◆ EXERCISE OBJECTIVE ◆
Transcribe the records that follow exactly. Skip the pictures.

[Records from a data source]
◇ ◇ ◇ ◇ ◇ ◇ ◇
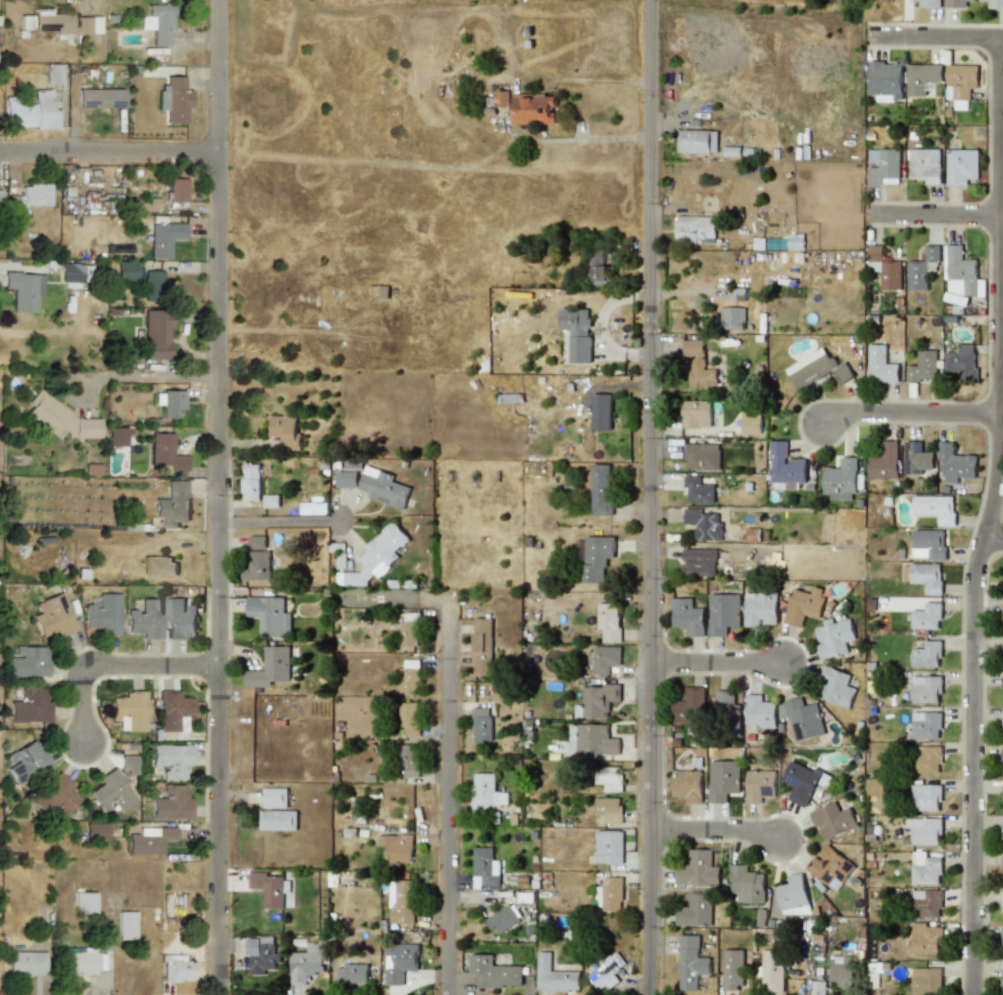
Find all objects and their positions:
building: (928, 3)
building: (955, 3)
building: (994, 4)
building: (25, 22)
building: (157, 23)
road: (936, 39)
building: (52, 73)
building: (921, 79)
building: (885, 81)
building: (961, 83)
building: (100, 98)
building: (501, 100)
building: (175, 101)
building: (534, 109)
building: (31, 112)
building: (696, 141)
road: (113, 157)
building: (924, 165)
building: (883, 166)
building: (961, 166)
building: (176, 190)
building: (34, 195)
road: (935, 216)
building: (695, 230)
building: (164, 238)
building: (795, 241)
road: (1, 263)
building: (884, 268)
building: (597, 269)
building: (921, 269)
building: (125, 271)
building: (960, 274)
building: (73, 275)
building: (153, 285)
building: (23, 290)
building: (736, 293)
building: (732, 318)
building: (577, 333)
building: (156, 335)
building: (962, 360)
building: (697, 366)
building: (880, 366)
building: (923, 366)
building: (816, 369)
road: (101, 377)
building: (170, 402)
building: (601, 412)
building: (695, 414)
road: (908, 414)
building: (59, 418)
building: (750, 421)
building: (284, 430)
building: (117, 436)
building: (166, 453)
building: (702, 457)
building: (916, 458)
building: (884, 462)
building: (954, 464)
building: (785, 466)
building: (346, 479)
building: (840, 480)
building: (250, 482)
building: (383, 488)
building: (600, 489)
building: (698, 490)
road: (225, 497)
road: (651, 497)
building: (270, 501)
building: (173, 504)
building: (313, 508)
building: (935, 508)
road: (989, 518)
road: (283, 519)
building: (703, 524)
road: (993, 539)
building: (256, 542)
building: (929, 544)
building: (376, 557)
building: (596, 557)
building: (699, 563)
building: (158, 566)
building: (257, 566)
building: (926, 577)
road: (401, 597)
building: (803, 606)
building: (760, 608)
building: (723, 613)
building: (103, 614)
building: (928, 614)
building: (269, 615)
building: (52, 616)
building: (687, 616)
building: (145, 619)
building: (179, 619)
building: (607, 621)
building: (408, 633)
building: (834, 638)
building: (481, 646)
building: (925, 655)
building: (603, 659)
building: (28, 661)
road: (718, 663)
building: (270, 668)
road: (122, 671)
building: (409, 676)
building: (835, 688)
building: (925, 690)
building: (596, 701)
building: (29, 706)
building: (690, 707)
building: (727, 707)
building: (129, 711)
building: (172, 711)
building: (760, 713)
building: (408, 718)
building: (801, 718)
building: (481, 725)
building: (925, 725)
building: (1002, 727)
building: (595, 740)
building: (926, 759)
building: (170, 760)
building: (26, 761)
building: (409, 761)
building: (126, 764)
building: (1002, 765)
building: (1002, 774)
building: (607, 778)
building: (722, 780)
building: (799, 783)
building: (687, 785)
building: (759, 785)
building: (875, 786)
building: (110, 792)
building: (486, 792)
building: (56, 797)
building: (274, 797)
building: (926, 798)
building: (170, 804)
road: (447, 806)
building: (608, 809)
building: (277, 820)
building: (832, 820)
building: (96, 831)
road: (716, 831)
building: (924, 831)
building: (147, 839)
building: (1002, 839)
building: (397, 847)
building: (608, 847)
building: (1002, 848)
building: (830, 867)
building: (485, 868)
building: (698, 869)
building: (925, 869)
building: (1002, 869)
building: (746, 885)
building: (268, 888)
building: (611, 894)
building: (792, 897)
building: (84, 901)
building: (402, 902)
building: (927, 904)
building: (1002, 907)
building: (695, 911)
building: (502, 919)
building: (126, 925)
building: (1002, 941)
building: (260, 955)
building: (82, 962)
building: (399, 962)
building: (690, 962)
building: (26, 963)
building: (306, 963)
building: (177, 968)
building: (732, 969)
building: (772, 970)
building: (494, 972)
building: (606, 972)
building: (351, 974)
building: (554, 975)
building: (1002, 975)
building: (841, 976)
building: (926, 980)
building: (818, 988)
◇ ◇ ◇ ◇ ◇ ◇ ◇
◆ ANSWER SPACE ◆
Find all objects and their positions:
building: (928, 3)
building: (955, 3)
building: (994, 4)
building: (25, 22)
building: (157, 23)
road: (936, 39)
building: (52, 73)
building: (921, 79)
building: (885, 81)
building: (961, 83)
building: (100, 98)
building: (501, 100)
building: (175, 101)
building: (534, 109)
building: (31, 112)
building: (696, 141)
road: (113, 157)
building: (924, 165)
building: (883, 166)
building: (961, 166)
building: (176, 190)
building: (34, 195)
road: (935, 216)
building: (695, 230)
building: (164, 238)
building: (795, 241)
road: (1, 263)
building: (884, 268)
building: (597, 269)
building: (921, 269)
building: (125, 271)
building: (960, 274)
building: (73, 275)
building: (153, 285)
building: (23, 290)
building: (736, 293)
building: (732, 318)
building: (577, 333)
building: (156, 335)
building: (962, 360)
building: (697, 366)
building: (880, 366)
building: (923, 366)
building: (816, 369)
road: (101, 377)
building: (170, 402)
building: (601, 412)
building: (695, 414)
road: (908, 414)
building: (59, 418)
building: (750, 421)
building: (284, 430)
building: (117, 436)
building: (166, 453)
building: (702, 457)
building: (916, 458)
building: (884, 462)
building: (954, 464)
building: (785, 466)
building: (346, 479)
building: (840, 480)
building: (250, 482)
building: (383, 488)
building: (600, 489)
building: (698, 490)
road: (225, 497)
road: (651, 497)
building: (270, 501)
building: (173, 504)
building: (313, 508)
building: (935, 508)
road: (989, 518)
road: (283, 519)
building: (703, 524)
road: (993, 539)
building: (256, 542)
building: (929, 544)
building: (376, 557)
building: (596, 557)
building: (699, 563)
building: (158, 566)
building: (257, 566)
building: (926, 577)
road: (401, 597)
building: (803, 606)
building: (760, 608)
building: (723, 613)
building: (103, 614)
building: (928, 614)
building: (269, 615)
building: (52, 616)
building: (687, 616)
building: (145, 619)
building: (179, 619)
building: (607, 621)
building: (408, 633)
building: (834, 638)
building: (481, 646)
building: (925, 655)
building: (603, 659)
building: (28, 661)
road: (718, 663)
building: (270, 668)
road: (122, 671)
building: (409, 676)
building: (835, 688)
building: (925, 690)
building: (596, 701)
building: (29, 706)
building: (690, 707)
building: (727, 707)
building: (129, 711)
building: (172, 711)
building: (760, 713)
building: (408, 718)
building: (801, 718)
building: (481, 725)
building: (925, 725)
building: (1002, 727)
building: (595, 740)
building: (926, 759)
building: (170, 760)
building: (26, 761)
building: (409, 761)
building: (126, 764)
building: (1002, 765)
building: (1002, 774)
building: (607, 778)
building: (722, 780)
building: (799, 783)
building: (687, 785)
building: (759, 785)
building: (875, 786)
building: (110, 792)
building: (486, 792)
building: (56, 797)
building: (274, 797)
building: (926, 798)
building: (170, 804)
road: (447, 806)
building: (608, 809)
building: (277, 820)
building: (832, 820)
building: (96, 831)
road: (716, 831)
building: (924, 831)
building: (147, 839)
building: (1002, 839)
building: (397, 847)
building: (608, 847)
building: (1002, 848)
building: (830, 867)
building: (485, 868)
building: (698, 869)
building: (925, 869)
building: (1002, 869)
building: (746, 885)
building: (268, 888)
building: (611, 894)
building: (792, 897)
building: (84, 901)
building: (402, 902)
building: (927, 904)
building: (1002, 907)
building: (695, 911)
building: (502, 919)
building: (126, 925)
building: (1002, 941)
building: (260, 955)
building: (82, 962)
building: (399, 962)
building: (690, 962)
building: (26, 963)
building: (306, 963)
building: (177, 968)
building: (732, 969)
building: (772, 970)
building: (494, 972)
building: (606, 972)
building: (351, 974)
building: (554, 975)
building: (1002, 975)
building: (841, 976)
building: (926, 980)
building: (818, 988)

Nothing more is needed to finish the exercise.